BEGIN Task data

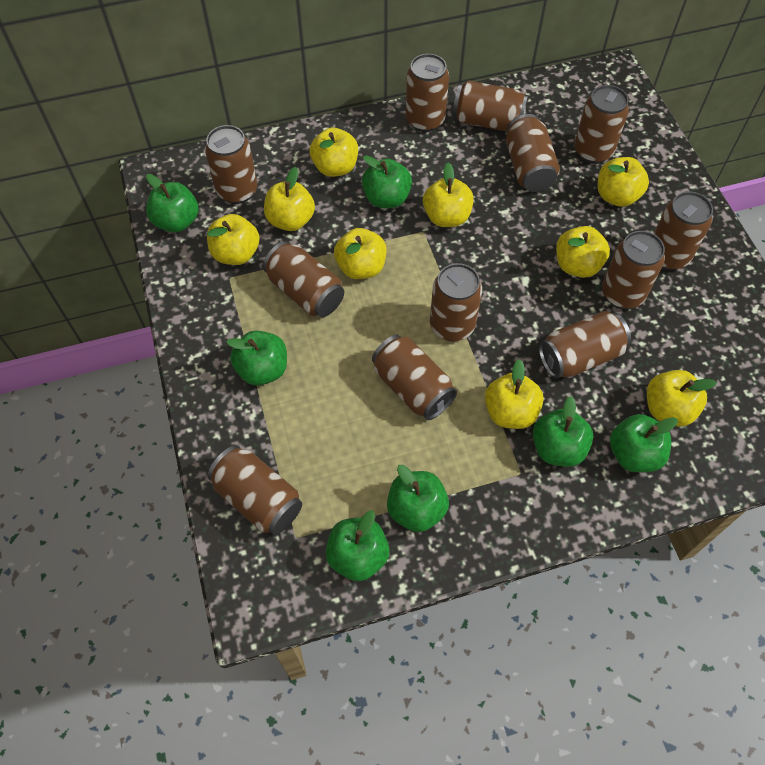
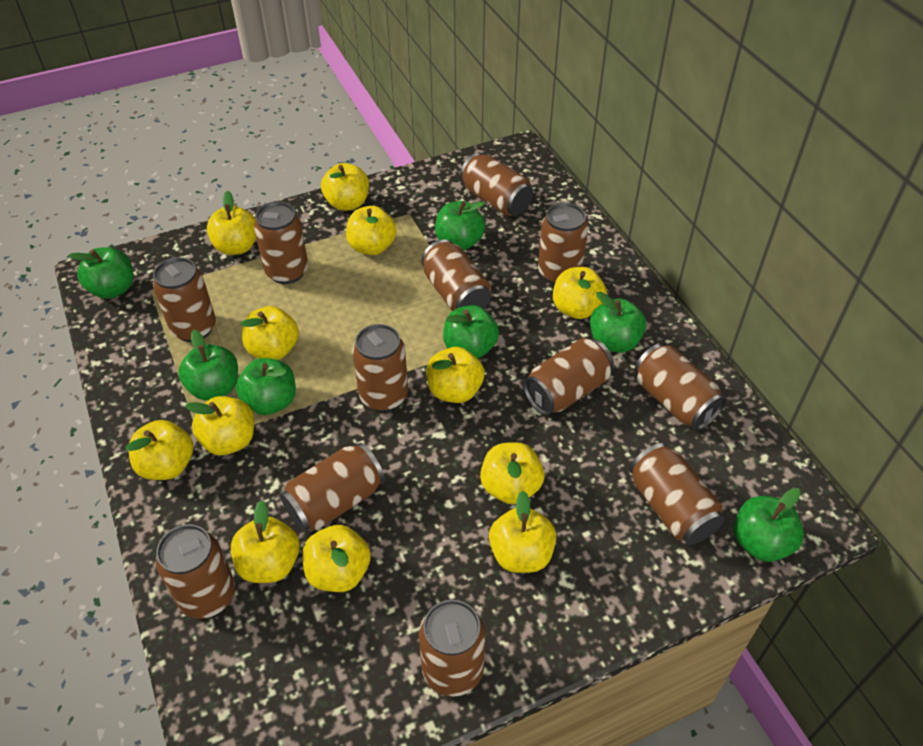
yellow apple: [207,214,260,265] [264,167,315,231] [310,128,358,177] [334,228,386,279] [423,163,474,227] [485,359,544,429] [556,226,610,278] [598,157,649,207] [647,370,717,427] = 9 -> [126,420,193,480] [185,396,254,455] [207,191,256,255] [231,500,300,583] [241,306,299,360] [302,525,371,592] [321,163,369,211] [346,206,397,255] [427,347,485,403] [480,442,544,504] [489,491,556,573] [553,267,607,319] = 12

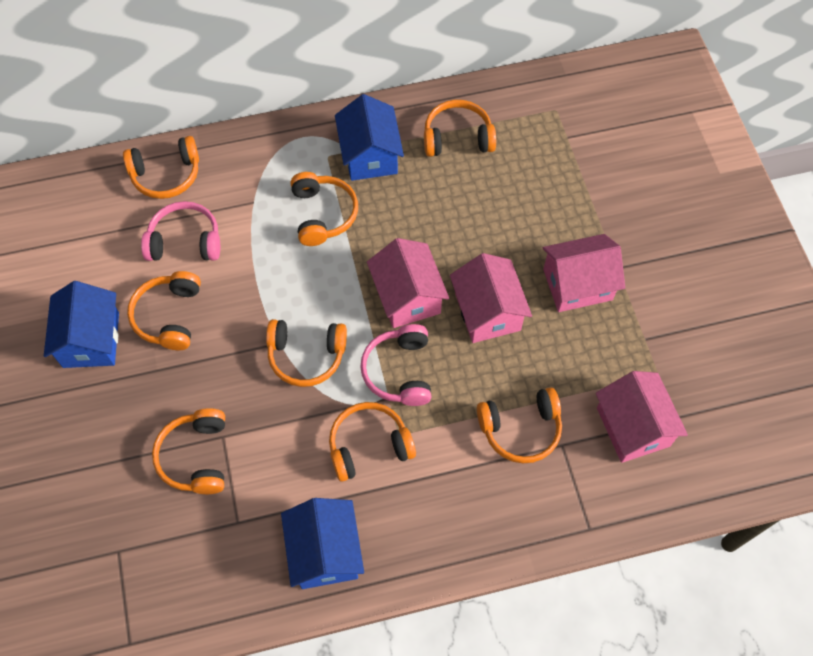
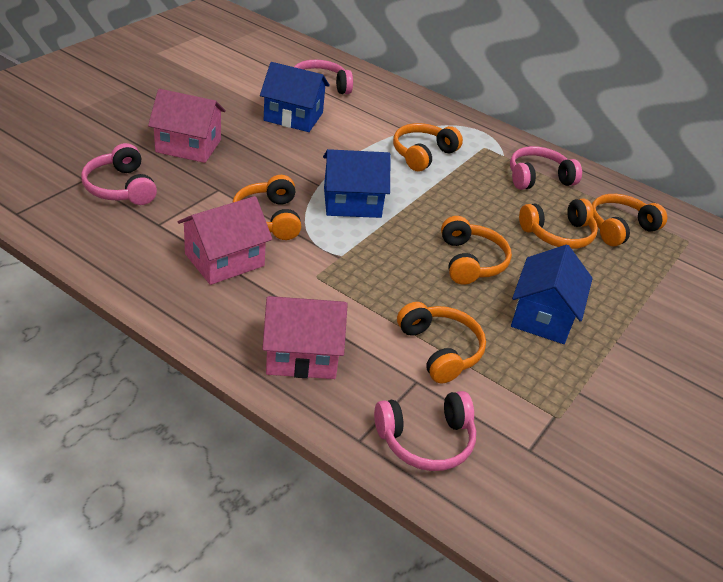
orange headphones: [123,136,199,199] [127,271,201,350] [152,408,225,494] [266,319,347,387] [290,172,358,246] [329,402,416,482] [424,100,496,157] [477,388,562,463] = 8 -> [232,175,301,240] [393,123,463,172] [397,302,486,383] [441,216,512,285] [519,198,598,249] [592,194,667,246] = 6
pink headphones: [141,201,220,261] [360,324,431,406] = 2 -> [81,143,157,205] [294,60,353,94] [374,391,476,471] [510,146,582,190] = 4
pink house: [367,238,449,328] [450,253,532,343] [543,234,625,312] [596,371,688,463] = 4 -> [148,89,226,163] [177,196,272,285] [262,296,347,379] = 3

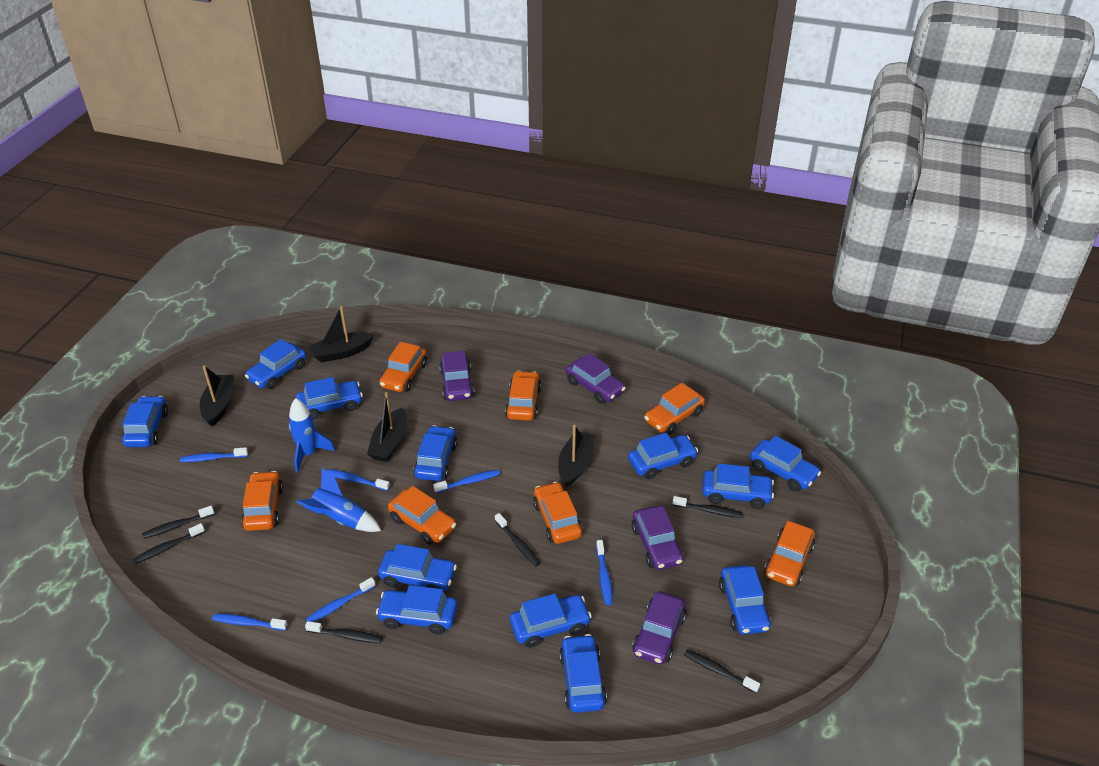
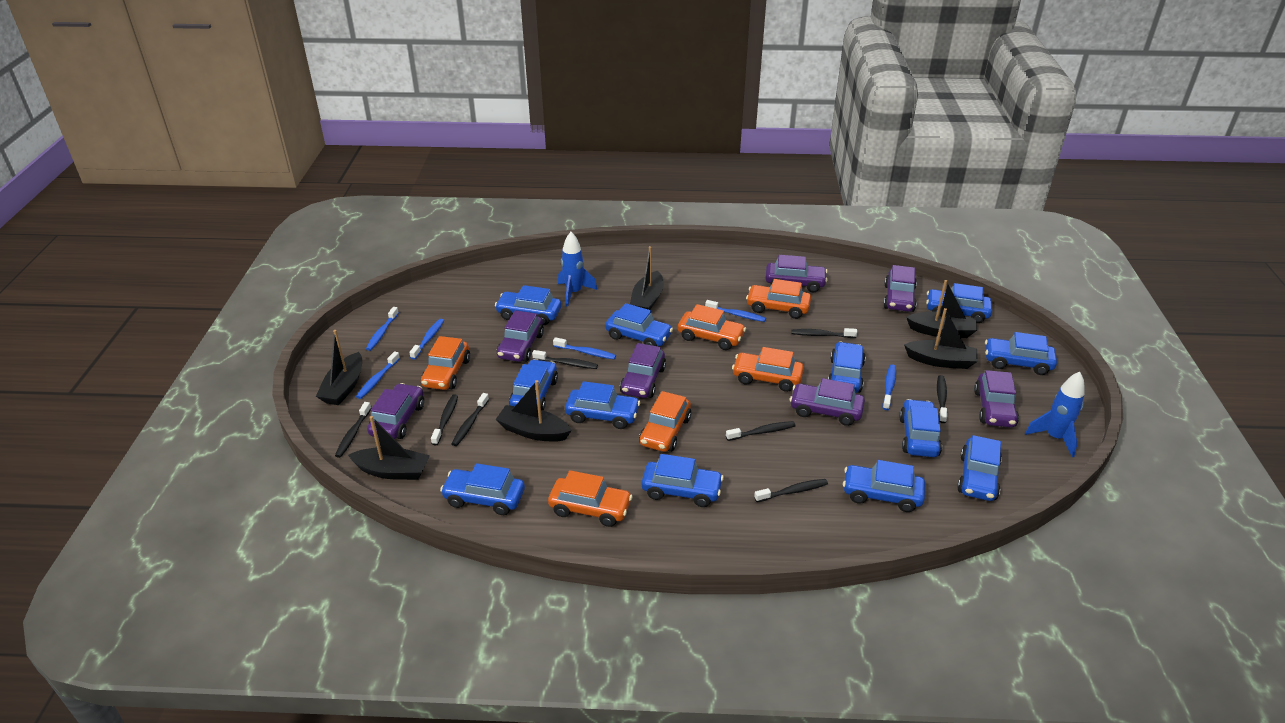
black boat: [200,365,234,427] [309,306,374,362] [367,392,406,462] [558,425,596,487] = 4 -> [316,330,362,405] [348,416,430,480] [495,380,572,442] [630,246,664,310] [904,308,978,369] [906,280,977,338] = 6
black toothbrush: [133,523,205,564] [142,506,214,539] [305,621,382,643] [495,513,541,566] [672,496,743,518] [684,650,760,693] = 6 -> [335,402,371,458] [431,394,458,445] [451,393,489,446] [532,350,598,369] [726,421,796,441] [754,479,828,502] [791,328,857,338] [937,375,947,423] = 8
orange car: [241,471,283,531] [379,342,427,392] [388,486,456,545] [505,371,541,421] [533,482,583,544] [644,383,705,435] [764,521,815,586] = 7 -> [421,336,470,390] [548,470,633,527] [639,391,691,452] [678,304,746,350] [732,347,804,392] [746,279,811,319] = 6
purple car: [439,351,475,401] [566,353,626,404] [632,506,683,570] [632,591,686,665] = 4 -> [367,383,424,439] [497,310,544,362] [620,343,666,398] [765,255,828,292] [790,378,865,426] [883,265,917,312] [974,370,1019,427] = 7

END Task data

> _Task objective_
All of the material should be reproduced exactly, apart from the pictures.

> _Answer section_
yellow apple: [207,214,260,265] [264,167,315,231] [310,128,358,177] [334,228,386,279] [423,163,474,227] [485,359,544,429] [556,226,610,278] [598,157,649,207] [647,370,717,427] = 9 -> [126,420,193,480] [185,396,254,455] [207,191,256,255] [231,500,300,583] [241,306,299,360] [302,525,371,592] [321,163,369,211] [346,206,397,255] [427,347,485,403] [480,442,544,504] [489,491,556,573] [553,267,607,319] = 12

orange headphones: [123,136,199,199] [127,271,201,350] [152,408,225,494] [266,319,347,387] [290,172,358,246] [329,402,416,482] [424,100,496,157] [477,388,562,463] = 8 -> [232,175,301,240] [393,123,463,172] [397,302,486,383] [441,216,512,285] [519,198,598,249] [592,194,667,246] = 6
pink headphones: [141,201,220,261] [360,324,431,406] = 2 -> [81,143,157,205] [294,60,353,94] [374,391,476,471] [510,146,582,190] = 4
pink house: [367,238,449,328] [450,253,532,343] [543,234,625,312] [596,371,688,463] = 4 -> [148,89,226,163] [177,196,272,285] [262,296,347,379] = 3

black boat: [200,365,234,427] [309,306,374,362] [367,392,406,462] [558,425,596,487] = 4 -> [316,330,362,405] [348,416,430,480] [495,380,572,442] [630,246,664,310] [904,308,978,369] [906,280,977,338] = 6
black toothbrush: [133,523,205,564] [142,506,214,539] [305,621,382,643] [495,513,541,566] [672,496,743,518] [684,650,760,693] = 6 -> [335,402,371,458] [431,394,458,445] [451,393,489,446] [532,350,598,369] [726,421,796,441] [754,479,828,502] [791,328,857,338] [937,375,947,423] = 8
orange car: [241,471,283,531] [379,342,427,392] [388,486,456,545] [505,371,541,421] [533,482,583,544] [644,383,705,435] [764,521,815,586] = 7 -> [421,336,470,390] [548,470,633,527] [639,391,691,452] [678,304,746,350] [732,347,804,392] [746,279,811,319] = 6
purple car: [439,351,475,401] [566,353,626,404] [632,506,683,570] [632,591,686,665] = 4 -> [367,383,424,439] [497,310,544,362] [620,343,666,398] [765,255,828,292] [790,378,865,426] [883,265,917,312] [974,370,1019,427] = 7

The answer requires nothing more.